== Segment start ==

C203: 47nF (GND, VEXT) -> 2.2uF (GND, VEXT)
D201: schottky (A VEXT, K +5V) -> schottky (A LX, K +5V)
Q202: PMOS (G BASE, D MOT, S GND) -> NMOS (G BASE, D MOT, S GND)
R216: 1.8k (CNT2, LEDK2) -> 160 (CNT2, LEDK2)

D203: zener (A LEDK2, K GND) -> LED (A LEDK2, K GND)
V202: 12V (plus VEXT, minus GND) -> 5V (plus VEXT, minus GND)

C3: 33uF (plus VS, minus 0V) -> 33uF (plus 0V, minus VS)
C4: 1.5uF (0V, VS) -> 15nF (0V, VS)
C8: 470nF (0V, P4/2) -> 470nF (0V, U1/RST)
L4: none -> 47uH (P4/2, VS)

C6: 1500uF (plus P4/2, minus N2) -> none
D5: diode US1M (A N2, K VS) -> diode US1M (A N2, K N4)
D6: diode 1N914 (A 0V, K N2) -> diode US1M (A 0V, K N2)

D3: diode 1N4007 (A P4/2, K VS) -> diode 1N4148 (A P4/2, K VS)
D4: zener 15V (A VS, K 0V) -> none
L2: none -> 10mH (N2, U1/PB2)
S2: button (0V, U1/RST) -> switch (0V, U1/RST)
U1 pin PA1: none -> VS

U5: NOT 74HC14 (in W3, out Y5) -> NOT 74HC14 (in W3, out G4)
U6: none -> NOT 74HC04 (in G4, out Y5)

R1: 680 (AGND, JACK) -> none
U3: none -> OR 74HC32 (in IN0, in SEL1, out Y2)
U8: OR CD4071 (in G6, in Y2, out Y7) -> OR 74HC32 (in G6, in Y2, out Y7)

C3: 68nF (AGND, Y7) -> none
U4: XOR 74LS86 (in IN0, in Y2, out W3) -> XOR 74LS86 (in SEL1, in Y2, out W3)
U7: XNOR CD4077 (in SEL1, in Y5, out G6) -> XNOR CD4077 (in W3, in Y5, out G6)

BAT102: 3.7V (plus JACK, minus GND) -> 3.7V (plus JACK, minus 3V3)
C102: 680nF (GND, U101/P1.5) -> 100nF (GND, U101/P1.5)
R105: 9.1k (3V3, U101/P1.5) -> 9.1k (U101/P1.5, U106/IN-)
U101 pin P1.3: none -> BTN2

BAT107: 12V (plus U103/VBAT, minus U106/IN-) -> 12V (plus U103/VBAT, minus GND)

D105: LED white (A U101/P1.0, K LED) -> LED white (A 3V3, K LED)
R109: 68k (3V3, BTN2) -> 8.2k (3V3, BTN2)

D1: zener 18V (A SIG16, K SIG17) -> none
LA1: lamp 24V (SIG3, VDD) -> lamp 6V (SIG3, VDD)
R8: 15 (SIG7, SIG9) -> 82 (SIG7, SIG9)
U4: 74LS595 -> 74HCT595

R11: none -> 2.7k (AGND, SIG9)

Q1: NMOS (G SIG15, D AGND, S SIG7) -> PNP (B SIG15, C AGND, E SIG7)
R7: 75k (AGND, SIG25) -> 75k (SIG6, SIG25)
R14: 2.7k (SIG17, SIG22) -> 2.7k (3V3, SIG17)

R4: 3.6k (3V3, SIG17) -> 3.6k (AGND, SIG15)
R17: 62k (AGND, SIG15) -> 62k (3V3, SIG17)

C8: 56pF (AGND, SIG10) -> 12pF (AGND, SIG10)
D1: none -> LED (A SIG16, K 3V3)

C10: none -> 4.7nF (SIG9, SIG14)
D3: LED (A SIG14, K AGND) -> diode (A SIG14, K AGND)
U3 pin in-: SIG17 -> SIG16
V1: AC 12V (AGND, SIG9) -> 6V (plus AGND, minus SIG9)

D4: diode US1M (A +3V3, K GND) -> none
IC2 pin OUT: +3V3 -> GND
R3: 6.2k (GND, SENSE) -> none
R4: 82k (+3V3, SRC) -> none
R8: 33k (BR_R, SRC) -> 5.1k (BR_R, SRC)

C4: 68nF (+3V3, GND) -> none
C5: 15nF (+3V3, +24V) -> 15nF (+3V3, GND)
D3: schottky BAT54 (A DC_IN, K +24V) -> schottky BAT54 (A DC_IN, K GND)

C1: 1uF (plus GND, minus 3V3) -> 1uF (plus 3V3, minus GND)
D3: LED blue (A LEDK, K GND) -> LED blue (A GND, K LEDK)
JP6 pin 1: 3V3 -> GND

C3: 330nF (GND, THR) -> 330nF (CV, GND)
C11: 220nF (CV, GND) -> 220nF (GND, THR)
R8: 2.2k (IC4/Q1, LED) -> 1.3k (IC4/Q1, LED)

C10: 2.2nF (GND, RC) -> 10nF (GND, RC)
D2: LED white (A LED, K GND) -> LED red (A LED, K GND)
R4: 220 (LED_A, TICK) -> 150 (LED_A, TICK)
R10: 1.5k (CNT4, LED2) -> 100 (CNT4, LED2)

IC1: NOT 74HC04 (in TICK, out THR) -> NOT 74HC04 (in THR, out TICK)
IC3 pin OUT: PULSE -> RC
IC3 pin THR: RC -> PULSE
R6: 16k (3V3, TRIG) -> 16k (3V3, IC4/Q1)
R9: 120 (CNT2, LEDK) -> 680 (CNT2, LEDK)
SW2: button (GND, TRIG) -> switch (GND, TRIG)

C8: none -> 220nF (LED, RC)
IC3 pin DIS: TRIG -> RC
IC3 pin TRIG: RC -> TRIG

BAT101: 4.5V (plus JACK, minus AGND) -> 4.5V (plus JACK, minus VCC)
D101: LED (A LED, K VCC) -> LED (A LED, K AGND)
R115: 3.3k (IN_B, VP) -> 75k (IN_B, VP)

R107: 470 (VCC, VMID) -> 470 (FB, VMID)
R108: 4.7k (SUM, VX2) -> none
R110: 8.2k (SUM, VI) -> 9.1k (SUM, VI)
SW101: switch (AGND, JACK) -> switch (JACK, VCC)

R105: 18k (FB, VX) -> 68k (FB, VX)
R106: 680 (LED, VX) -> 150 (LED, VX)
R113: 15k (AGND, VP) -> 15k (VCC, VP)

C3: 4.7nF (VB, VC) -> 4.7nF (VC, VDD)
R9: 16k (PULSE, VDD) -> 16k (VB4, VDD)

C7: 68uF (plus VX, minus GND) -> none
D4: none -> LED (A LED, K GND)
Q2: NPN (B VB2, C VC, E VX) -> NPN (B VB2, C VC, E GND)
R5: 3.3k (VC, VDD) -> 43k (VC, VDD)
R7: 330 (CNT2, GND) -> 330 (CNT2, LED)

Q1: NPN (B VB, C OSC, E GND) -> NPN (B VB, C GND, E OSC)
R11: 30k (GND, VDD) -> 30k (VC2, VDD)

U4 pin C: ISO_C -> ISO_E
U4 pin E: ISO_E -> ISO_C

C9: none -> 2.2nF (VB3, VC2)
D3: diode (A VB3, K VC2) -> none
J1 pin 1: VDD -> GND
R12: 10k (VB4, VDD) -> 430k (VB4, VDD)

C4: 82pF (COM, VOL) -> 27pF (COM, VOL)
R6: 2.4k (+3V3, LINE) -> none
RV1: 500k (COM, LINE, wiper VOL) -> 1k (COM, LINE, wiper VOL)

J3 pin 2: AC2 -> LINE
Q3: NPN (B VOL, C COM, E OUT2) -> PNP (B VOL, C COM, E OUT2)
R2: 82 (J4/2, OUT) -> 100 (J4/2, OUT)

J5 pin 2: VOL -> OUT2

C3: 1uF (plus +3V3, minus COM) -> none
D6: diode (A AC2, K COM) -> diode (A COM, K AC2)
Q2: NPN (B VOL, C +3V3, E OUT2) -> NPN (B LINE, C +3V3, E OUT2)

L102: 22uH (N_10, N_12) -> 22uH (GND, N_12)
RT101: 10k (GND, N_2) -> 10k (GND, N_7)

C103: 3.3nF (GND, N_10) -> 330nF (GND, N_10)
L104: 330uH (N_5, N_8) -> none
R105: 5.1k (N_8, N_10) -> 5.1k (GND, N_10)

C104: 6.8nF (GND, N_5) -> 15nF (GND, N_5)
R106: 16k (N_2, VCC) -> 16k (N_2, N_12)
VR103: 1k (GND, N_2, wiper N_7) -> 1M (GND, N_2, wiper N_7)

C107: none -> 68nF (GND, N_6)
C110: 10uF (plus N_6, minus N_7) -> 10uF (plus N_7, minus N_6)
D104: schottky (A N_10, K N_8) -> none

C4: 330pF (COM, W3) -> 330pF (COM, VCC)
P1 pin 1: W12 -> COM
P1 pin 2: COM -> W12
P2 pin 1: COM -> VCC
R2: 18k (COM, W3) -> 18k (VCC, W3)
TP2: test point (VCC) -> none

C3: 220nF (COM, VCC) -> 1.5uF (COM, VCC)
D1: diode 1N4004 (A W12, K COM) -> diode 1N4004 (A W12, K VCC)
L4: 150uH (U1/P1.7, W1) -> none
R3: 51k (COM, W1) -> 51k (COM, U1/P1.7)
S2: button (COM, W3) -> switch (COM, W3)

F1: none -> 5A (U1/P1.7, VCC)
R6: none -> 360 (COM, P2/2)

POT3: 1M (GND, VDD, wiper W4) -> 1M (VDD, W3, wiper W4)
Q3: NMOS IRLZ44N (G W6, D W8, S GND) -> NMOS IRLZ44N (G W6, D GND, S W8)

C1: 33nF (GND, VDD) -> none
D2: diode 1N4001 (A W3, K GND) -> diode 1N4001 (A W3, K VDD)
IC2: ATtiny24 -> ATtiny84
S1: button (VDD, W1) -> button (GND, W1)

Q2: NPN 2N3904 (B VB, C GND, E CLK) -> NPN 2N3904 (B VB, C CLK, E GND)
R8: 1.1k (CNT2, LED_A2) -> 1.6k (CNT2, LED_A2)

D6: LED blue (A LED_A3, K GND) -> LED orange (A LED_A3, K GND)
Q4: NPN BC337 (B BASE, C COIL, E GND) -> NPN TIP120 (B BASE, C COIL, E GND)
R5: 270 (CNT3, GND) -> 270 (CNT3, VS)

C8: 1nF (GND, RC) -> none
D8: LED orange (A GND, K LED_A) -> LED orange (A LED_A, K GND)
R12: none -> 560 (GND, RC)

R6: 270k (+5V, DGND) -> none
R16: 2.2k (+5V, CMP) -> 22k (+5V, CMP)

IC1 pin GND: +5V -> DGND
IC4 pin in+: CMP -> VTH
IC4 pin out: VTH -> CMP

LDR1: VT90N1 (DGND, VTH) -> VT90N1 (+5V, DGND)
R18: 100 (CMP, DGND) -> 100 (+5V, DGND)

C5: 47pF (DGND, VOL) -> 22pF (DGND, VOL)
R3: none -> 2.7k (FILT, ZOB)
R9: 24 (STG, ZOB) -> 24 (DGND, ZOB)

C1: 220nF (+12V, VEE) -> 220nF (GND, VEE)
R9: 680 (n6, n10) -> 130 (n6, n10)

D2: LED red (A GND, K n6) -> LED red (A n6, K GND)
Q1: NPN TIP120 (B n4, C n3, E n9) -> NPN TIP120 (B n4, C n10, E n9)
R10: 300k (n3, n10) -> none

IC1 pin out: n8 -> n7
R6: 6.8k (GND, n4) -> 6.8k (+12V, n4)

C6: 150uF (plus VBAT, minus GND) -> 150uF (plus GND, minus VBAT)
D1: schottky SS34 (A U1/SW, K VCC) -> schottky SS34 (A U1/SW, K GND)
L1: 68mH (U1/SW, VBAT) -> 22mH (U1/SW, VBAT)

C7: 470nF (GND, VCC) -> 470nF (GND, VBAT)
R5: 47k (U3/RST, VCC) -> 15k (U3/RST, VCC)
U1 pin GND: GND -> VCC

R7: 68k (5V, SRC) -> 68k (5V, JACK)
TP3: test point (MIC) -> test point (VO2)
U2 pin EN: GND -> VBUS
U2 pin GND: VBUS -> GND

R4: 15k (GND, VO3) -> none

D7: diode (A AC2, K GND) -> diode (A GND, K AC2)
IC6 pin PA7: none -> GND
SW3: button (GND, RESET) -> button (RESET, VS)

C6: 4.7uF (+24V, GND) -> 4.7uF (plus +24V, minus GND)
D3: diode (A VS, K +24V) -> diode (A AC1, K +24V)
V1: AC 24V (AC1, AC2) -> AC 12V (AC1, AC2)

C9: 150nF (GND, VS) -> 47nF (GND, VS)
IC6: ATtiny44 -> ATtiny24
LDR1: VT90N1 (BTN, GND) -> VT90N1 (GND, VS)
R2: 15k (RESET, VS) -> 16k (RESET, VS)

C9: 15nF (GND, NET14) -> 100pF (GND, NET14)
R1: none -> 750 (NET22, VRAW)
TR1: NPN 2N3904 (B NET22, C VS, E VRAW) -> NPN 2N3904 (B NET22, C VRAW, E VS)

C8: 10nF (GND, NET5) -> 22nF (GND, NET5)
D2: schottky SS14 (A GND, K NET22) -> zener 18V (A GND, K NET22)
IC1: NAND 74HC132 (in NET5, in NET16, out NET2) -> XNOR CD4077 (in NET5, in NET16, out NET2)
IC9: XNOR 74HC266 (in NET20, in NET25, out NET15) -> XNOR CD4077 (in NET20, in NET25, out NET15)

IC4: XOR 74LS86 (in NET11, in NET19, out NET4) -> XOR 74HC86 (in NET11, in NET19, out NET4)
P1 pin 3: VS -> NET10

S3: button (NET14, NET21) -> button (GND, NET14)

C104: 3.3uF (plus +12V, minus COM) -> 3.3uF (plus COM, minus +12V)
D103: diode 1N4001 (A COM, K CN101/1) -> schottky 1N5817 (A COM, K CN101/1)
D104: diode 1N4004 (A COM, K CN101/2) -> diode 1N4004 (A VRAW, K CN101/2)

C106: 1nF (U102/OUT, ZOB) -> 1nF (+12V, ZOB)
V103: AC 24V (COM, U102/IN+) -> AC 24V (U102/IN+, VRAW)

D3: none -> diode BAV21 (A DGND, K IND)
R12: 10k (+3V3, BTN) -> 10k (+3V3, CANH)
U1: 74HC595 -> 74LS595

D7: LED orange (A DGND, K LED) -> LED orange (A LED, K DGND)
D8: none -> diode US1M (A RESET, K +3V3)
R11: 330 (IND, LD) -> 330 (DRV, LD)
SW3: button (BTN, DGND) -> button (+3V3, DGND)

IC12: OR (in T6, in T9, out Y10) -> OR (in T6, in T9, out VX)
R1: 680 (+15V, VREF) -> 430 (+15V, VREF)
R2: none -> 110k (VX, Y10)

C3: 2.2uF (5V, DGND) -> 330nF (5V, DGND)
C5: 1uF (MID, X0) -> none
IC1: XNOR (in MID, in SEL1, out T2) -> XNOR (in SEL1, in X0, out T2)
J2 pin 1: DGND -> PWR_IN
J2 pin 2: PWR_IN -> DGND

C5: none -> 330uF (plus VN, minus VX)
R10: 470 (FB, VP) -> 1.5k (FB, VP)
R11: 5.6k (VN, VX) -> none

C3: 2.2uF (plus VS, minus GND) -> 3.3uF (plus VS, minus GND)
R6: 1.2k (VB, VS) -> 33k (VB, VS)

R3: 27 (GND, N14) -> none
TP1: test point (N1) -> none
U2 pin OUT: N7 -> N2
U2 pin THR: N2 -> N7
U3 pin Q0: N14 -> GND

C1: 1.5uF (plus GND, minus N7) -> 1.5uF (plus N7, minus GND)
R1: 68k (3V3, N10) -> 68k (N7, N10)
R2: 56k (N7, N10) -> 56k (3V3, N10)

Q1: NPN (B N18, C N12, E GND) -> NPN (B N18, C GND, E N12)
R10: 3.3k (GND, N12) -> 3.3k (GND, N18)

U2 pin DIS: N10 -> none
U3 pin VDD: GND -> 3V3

== Segment end ==

### WORK TO BE COMPLETED
Please copy the lines in the records above between the one holding "L4: 150uH (U1/P1.7, W1) -> none" and the one holding "POT3: 1M (GND, VDD, wiper", inclusive, exactly and with no other line.

### TASK RESULT
L4: 150uH (U1/P1.7, W1) -> none
R3: 51k (COM, W1) -> 51k (COM, U1/P1.7)
S2: button (COM, W3) -> switch (COM, W3)

F1: none -> 5A (U1/P1.7, VCC)
R6: none -> 360 (COM, P2/2)

POT3: 1M (GND, VDD, wiper W4) -> 1M (VDD, W3, wiper W4)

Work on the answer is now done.